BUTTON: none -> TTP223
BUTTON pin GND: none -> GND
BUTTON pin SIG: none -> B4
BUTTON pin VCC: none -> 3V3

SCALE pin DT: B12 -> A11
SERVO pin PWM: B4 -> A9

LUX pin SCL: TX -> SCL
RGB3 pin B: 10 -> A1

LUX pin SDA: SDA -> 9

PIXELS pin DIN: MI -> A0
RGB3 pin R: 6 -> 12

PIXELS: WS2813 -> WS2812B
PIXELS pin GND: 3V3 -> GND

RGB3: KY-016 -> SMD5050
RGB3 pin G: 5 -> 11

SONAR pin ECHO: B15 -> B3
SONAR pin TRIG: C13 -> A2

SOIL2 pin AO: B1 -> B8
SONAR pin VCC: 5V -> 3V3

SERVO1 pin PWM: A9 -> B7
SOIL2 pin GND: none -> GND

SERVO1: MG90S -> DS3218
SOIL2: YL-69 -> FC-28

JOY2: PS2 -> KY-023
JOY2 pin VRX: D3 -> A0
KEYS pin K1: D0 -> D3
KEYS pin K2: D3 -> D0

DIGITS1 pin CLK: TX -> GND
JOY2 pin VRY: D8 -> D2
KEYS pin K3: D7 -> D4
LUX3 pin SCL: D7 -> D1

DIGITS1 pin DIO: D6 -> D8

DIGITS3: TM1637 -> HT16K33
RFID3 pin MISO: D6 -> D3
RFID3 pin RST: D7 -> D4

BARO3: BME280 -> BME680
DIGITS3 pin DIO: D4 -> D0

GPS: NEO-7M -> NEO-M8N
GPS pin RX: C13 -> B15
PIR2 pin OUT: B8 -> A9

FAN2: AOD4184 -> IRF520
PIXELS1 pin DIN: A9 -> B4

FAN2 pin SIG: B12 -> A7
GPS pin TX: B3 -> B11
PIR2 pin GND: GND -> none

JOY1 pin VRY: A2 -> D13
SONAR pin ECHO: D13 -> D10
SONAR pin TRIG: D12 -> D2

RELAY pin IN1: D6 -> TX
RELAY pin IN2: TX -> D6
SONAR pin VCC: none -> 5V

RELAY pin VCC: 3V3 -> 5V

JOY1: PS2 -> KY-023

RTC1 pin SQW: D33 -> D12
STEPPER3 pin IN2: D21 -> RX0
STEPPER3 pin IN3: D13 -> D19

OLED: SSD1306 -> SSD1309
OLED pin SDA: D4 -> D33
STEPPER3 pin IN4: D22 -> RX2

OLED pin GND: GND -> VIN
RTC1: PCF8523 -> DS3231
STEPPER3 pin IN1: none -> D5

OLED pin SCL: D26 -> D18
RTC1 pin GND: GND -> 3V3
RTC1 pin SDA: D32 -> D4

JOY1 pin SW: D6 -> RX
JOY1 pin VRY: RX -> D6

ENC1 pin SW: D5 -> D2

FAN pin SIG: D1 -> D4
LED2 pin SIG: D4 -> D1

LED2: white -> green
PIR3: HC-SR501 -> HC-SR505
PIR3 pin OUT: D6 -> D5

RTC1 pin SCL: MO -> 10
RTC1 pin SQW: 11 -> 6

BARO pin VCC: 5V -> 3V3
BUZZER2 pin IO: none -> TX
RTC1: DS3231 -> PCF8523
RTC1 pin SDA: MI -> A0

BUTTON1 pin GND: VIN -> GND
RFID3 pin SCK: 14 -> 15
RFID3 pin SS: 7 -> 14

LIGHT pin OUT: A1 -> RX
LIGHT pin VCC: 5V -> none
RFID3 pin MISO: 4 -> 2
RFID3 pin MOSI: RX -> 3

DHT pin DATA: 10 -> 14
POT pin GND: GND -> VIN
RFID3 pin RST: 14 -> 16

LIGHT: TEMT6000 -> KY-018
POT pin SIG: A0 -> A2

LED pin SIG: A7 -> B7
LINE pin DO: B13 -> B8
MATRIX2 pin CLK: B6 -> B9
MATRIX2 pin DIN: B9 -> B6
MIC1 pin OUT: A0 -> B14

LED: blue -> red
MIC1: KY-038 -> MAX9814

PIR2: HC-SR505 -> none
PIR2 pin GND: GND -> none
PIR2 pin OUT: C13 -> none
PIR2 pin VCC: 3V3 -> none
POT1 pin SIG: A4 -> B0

Task description:
With no other words, report how many lines in the entries hold the string "MISO".

Exercise solution:
2